- [Exercise prompt]: A faithful copy of the data below is required, leaving out every picture.

- [Supplied material]:

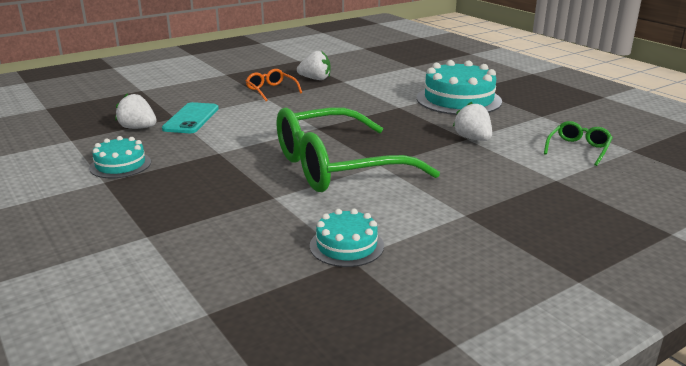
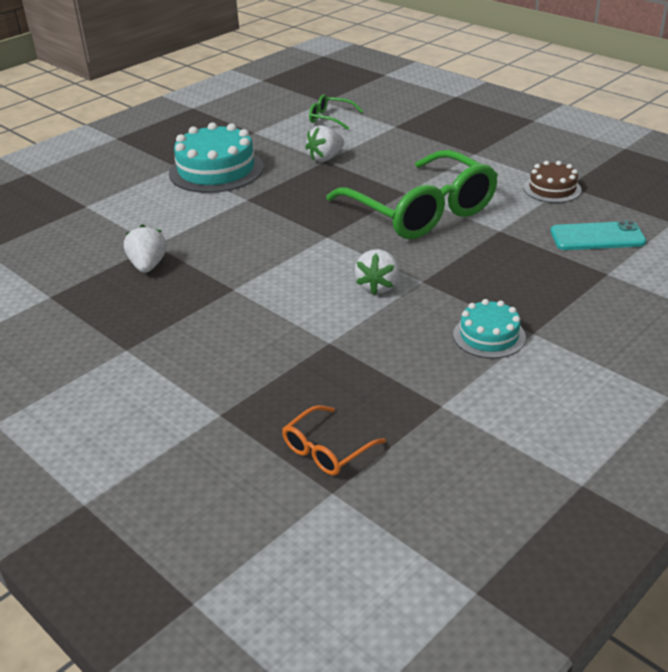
camera: 100 degrees left, 10 degrees up
white strawberry [115,93,157,129] -> white strawberry moved to [355,249,399,295]
turquoise phone [162,102,219,133] -> turquoise phone moved to [551,221,646,250]
orange glasses [246,69,302,101] -> orange glasses moved to [282,405,386,476]
turquoise cake [310,209,384,267] -> brown cake [524,161,582,203]

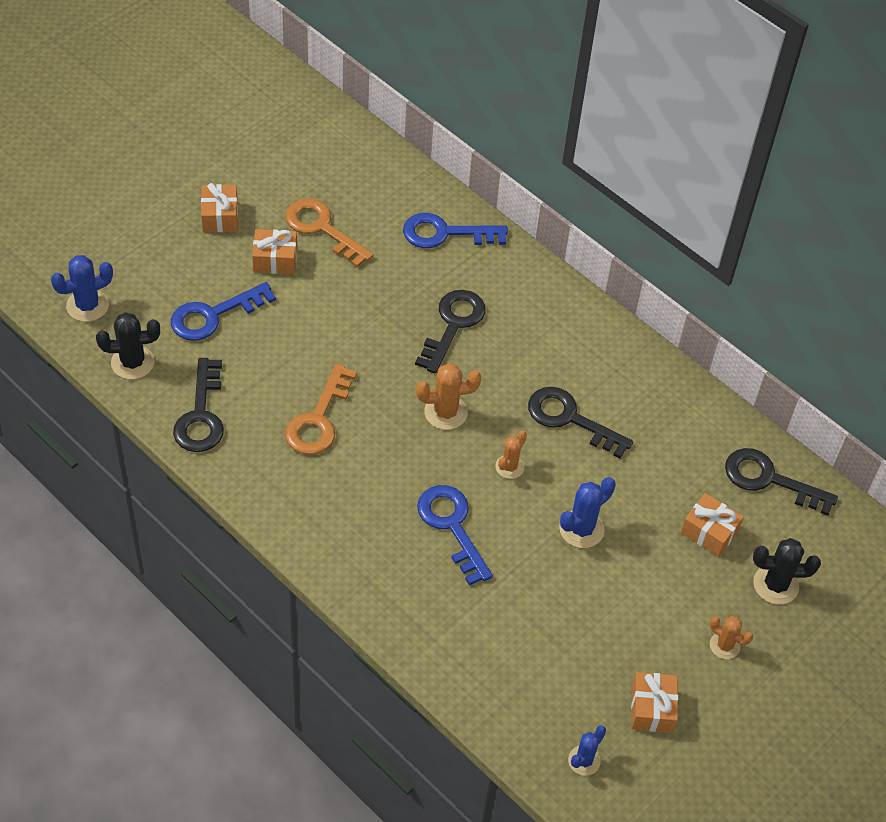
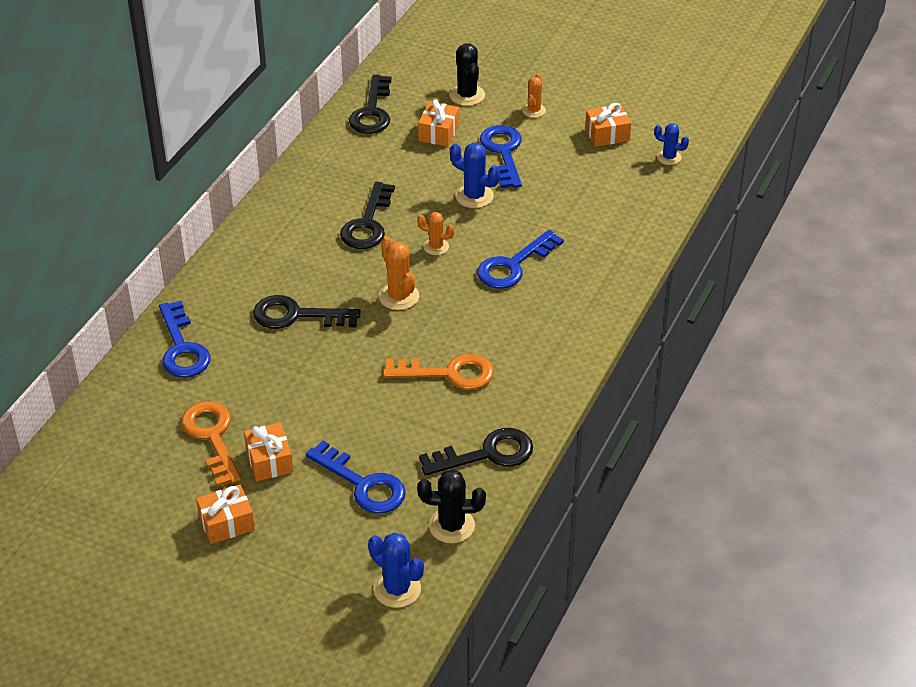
camera: 105 degrees left, 10 degrees down
black cactus [96,312,160,379] -> black cactus turned 60 degrees counterclockwise [417,470,486,543]
orange key [285,198,373,268] -> orange key turned 135 degrees clockwise [181,401,241,487]
none -> blue key [480,125,522,188]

- [Worked solution]:
camera: 100 degrees left, 10 degrees up
white strawberry [115,93,157,129] -> white strawberry moved to [355,249,399,295]
turquoise phone [162,102,219,133] -> turquoise phone moved to [551,221,646,250]
orange glasses [246,69,302,101] -> orange glasses moved to [282,405,386,476]
turquoise cake [310,209,384,267] -> brown cake [524,161,582,203]

camera: 105 degrees left, 10 degrees down
black cactus [96,312,160,379] -> black cactus turned 60 degrees counterclockwise [417,470,486,543]
orange key [285,198,373,268] -> orange key turned 135 degrees clockwise [181,401,241,487]
none -> blue key [480,125,522,188]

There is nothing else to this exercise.